Goal
Please write out all the rows below again, changing every "centreline" to "centerline" and keeping everything else the same. Leave the pictures out.

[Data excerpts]
..........
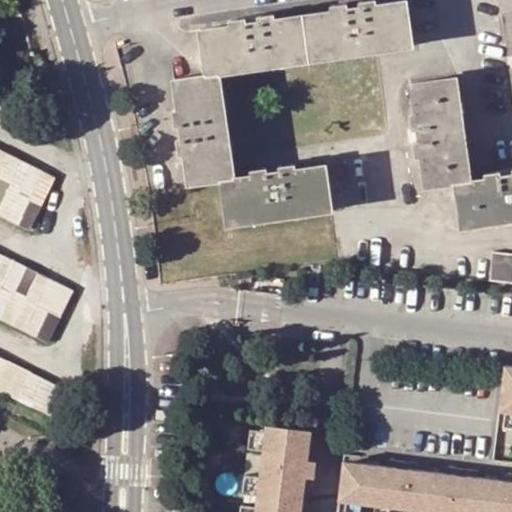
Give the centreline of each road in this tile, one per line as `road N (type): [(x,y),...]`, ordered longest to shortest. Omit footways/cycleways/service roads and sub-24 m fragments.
road 1 (unclassified): [(126,312),(202,306),(511,345)]
road 2 (tertiary): [(63,0),(118,202),(126,312)]
road 3 (tertiary): [(126,312),(121,511)]
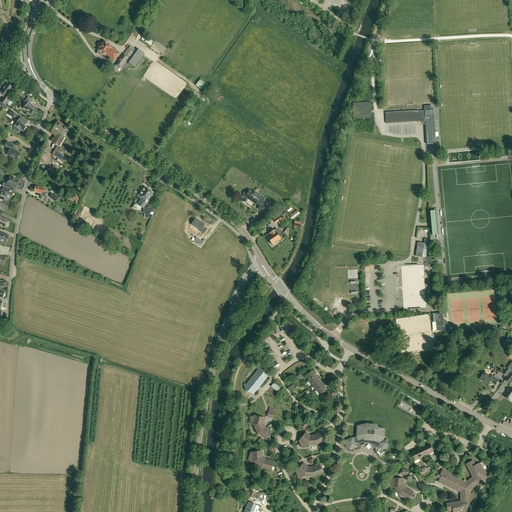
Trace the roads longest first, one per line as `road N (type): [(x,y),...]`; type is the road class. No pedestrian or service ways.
road 1 (tertiary): [(511,435),(320,328),(265,263)]
road 2 (tertiary): [(265,263),(239,227),(52,96)]
road 3 (tertiary): [(193,511),(199,429),(217,350),(240,288),(265,263)]
road 4 (residential): [(6,321),(21,201),(52,96)]
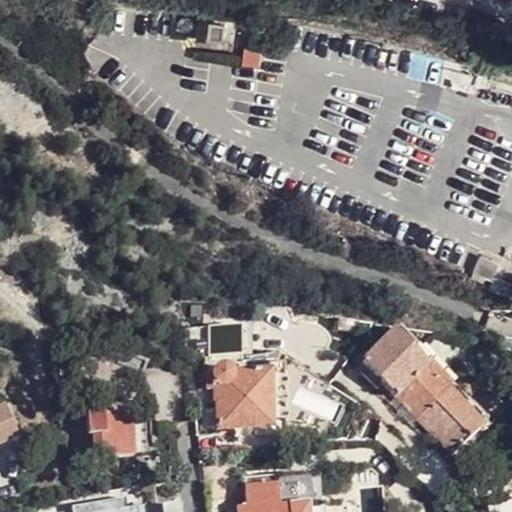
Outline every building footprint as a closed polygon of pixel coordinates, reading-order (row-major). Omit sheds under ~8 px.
[(210,38),(223,40),(224,25),(211,25),(210,38)] [(261,65),(263,48),(246,46),(244,63),(261,65)] [(492,281),(499,265),(481,257),(472,278),(484,284),(487,278),(492,281)] [(511,293),(511,291),(511,285),(494,279),(492,286),(511,293)] [(241,328),(208,329),(209,356),(243,355),(241,328)] [(430,361),(400,330),(399,329),(394,334),(426,366),(430,361)] [(426,366),(394,334),(392,332),(361,362),(452,456),(483,426),(448,390),(426,366)] [(145,365),(113,351),(106,371),(137,384),(145,365)] [(269,361),(270,374),(271,429),(272,435),(285,434),(282,361),(269,361)] [(454,385),(430,361),(426,366),(448,390),(454,385)] [(271,429),(270,374),(234,375),(234,374),(233,371),(231,369),(229,368),(223,367),(220,367),(216,369),(213,370),(212,372),(211,375),(211,379),(198,380),(199,394),(212,392),(212,404),(215,403),(216,431),(271,429)] [(0,446),(19,438),(6,406),(0,408),(0,446)] [(146,415),(124,416),(124,423),(133,423),(135,457),(148,457),(146,415)] [(124,423),(124,416),(87,418),(89,438),(94,437),(95,460),(135,457),(133,423),(124,423)] [(142,511),(140,488),(127,501),(128,511),(142,511)] [(308,511),(308,505),(290,506),(289,504),(273,506),(272,497),(235,500),(235,511),(308,511)] [(128,511),(127,501),(71,507),(71,511),(128,511)]
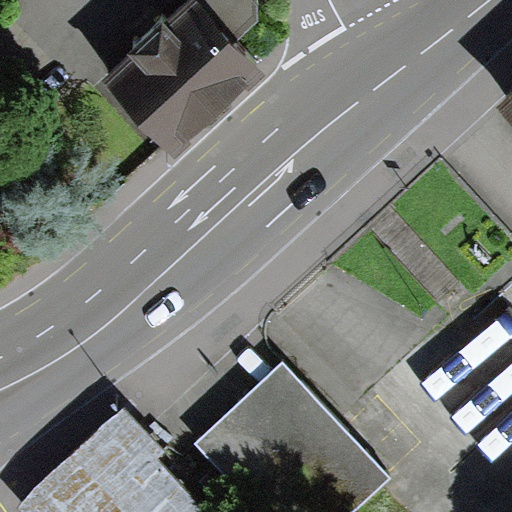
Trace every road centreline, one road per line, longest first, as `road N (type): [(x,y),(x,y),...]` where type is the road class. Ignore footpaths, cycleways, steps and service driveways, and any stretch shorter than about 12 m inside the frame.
road 1 (primary): [(0,417),(86,366),(144,319),(247,200)]
road 2 (primary): [(247,200),(0,358)]
road 3 (primary): [(247,200),(381,84)]
road 4 (primary): [(381,84),(477,0)]
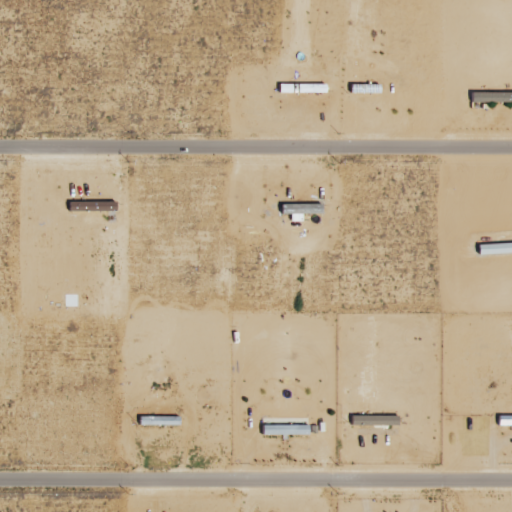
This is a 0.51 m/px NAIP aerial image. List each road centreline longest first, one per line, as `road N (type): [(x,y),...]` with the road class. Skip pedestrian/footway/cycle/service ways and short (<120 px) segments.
road 1 (residential): [(0,147),(511,147)]
road 2 (residential): [(511,476),(0,476)]
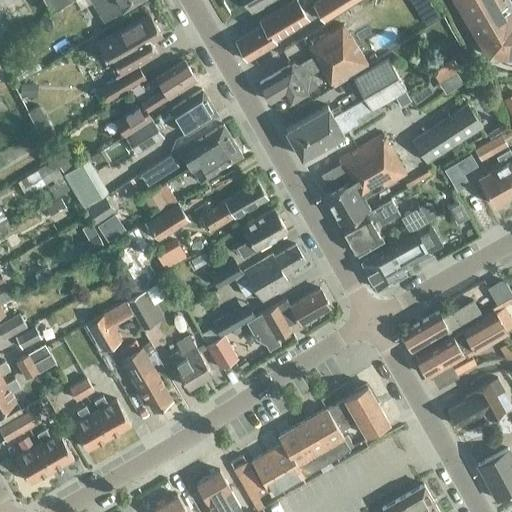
..........
Task solution
Give the centerline of each road in this tile, one per line as `road N (type): [(x,y),...]`, ordered longest to shortest. Omit footways/cycleways/service roads and sub-24 m fragments.
road 1 (unclassified): [(126,312),(202,306),(511,345)]
road 2 (tertiary): [(63,0),(118,202),(126,312)]
road 3 (tertiary): [(126,312),(121,511)]
Trace the roads longest first, one per line as `road N (type): [(x,y),...]`; type is the road class. No pedestrian or service ways.
road 1 (tertiary): [(511,435),(320,328),(265,263)]
road 2 (tertiary): [(265,263),(239,227),(52,96)]
road 3 (tertiary): [(193,511),(199,429),(217,350),(240,288),(265,263)]
road 4 (residential): [(6,321),(21,201),(52,96)]
Outline every building footprint as a closed polygon of pixel coordinates, reading-order (row-major). Omit sheds under ~8 px.
[(210,38),(223,40),(224,25),(211,25),(210,38)] [(261,65),(263,48),(246,46),(244,63),(261,65)] [(492,281),(499,265),(481,257),(472,278),(484,284),(487,278),(492,281)] [(511,293),(511,291),(511,285),(494,279),(492,286),(511,293)] [(241,328),(208,329),(209,356),(243,355),(241,328)] [(430,361),(400,330),(399,329),(394,334),(426,366),(430,361)] [(426,366),(394,334),(392,332),(361,362),(452,456),(483,426),(448,390),(426,366)] [(145,365),(113,351),(106,371),(137,384),(145,365)] [(269,361),(270,374),(271,429),(272,435),(285,434),(282,361),(269,361)] [(454,385),(430,361),(426,366),(448,390),(454,385)] [(271,429),(270,374),(234,375),(234,374),(233,371),(231,369),(229,368),(223,367),(220,367),(216,369),(213,370),(212,372),(211,375),(211,379),(198,380),(199,394),(212,392),(212,404),(215,403),(216,431),(271,429)] [(0,446),(19,438),(6,406),(0,408),(0,446)] [(146,415),(124,416),(124,423),(133,423),(135,457),(148,457),(146,415)] [(124,423),(124,416),(87,418),(89,438),(94,437),(95,460),(135,457),(133,423),(124,423)] [(142,511),(140,488),(127,501),(128,511),(142,511)] [(308,511),(308,505),(290,506),(289,504),(273,506),(272,497),(235,500),(235,511),(308,511)] [(128,511),(127,501),(71,507),(71,511),(128,511)]
Trace every road centerline, one road per line, longest first, as `road N (type): [(x,y),(x,y),...]` where type is the road class. Ignore footpaths, cycleways, steps and service driveways, and any stretch shorter than about 12 m inside the frame.
road 1 (primary): [(0,417),(86,366),(144,319),(247,200)]
road 2 (primary): [(247,200),(0,358)]
road 3 (primary): [(247,200),(381,84)]
road 4 (primary): [(381,84),(477,0)]
This is a 0.51 m/px NAIP aerial image. List each road centerline longest first, one per line, as `road N (type): [(x,y),...]` with the road class. Skip pedestrian/footway/cycle/service ways and short (<120 px) segments.
road 1 (residential): [(0,147),(511,147)]
road 2 (residential): [(511,476),(0,476)]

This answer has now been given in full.